LISTED RECORDS:
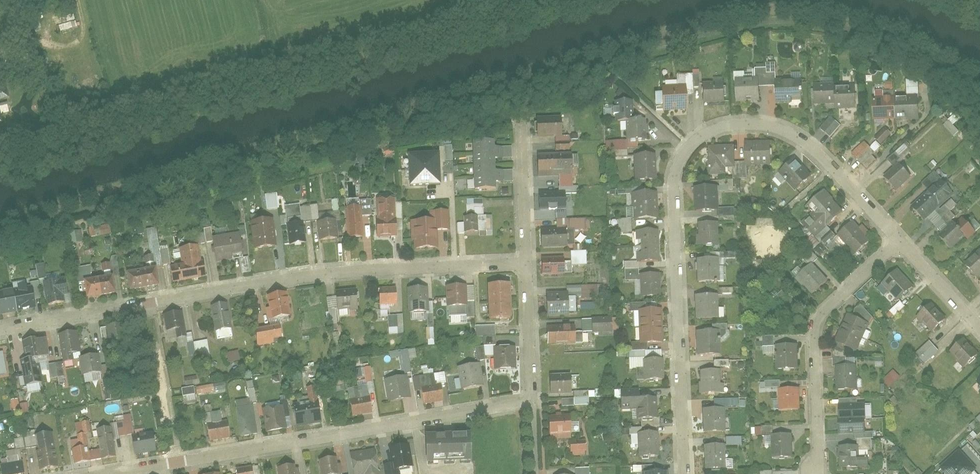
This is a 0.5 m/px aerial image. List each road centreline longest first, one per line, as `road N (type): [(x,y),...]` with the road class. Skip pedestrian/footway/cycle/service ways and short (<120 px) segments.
road 1 (residential): [(685,473),(676,190),(688,151),(736,125),(787,131),(816,147),(899,240)]
road 2 (residential): [(527,263),(330,272),(0,332)]
road 3 (residential): [(533,401),(111,473)]
road 4 (residential): [(899,240),(816,321),(819,473)]
road 5 (residential): [(533,401),(527,263)]
road 6 (residential): [(527,263),(522,125)]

EXERCISE:
Leave the images out and give the rest of the data again exactly.

COMPLETED TASK:
This is a 0.5 m/px aerial image. List each road centreline longest first, one per line, as `road N (type): [(x,y),...]` with the road class. Skip pedestrian/footway/cycle/service ways and short (<120 px) segments.
road 1 (residential): [(685,473),(676,190),(688,151),(736,125),(787,131),(816,147),(899,240)]
road 2 (residential): [(527,263),(330,272),(0,332)]
road 3 (residential): [(533,401),(111,473)]
road 4 (residential): [(899,240),(816,321),(819,473)]
road 5 (residential): [(533,401),(527,263)]
road 6 (residential): [(527,263),(522,125)]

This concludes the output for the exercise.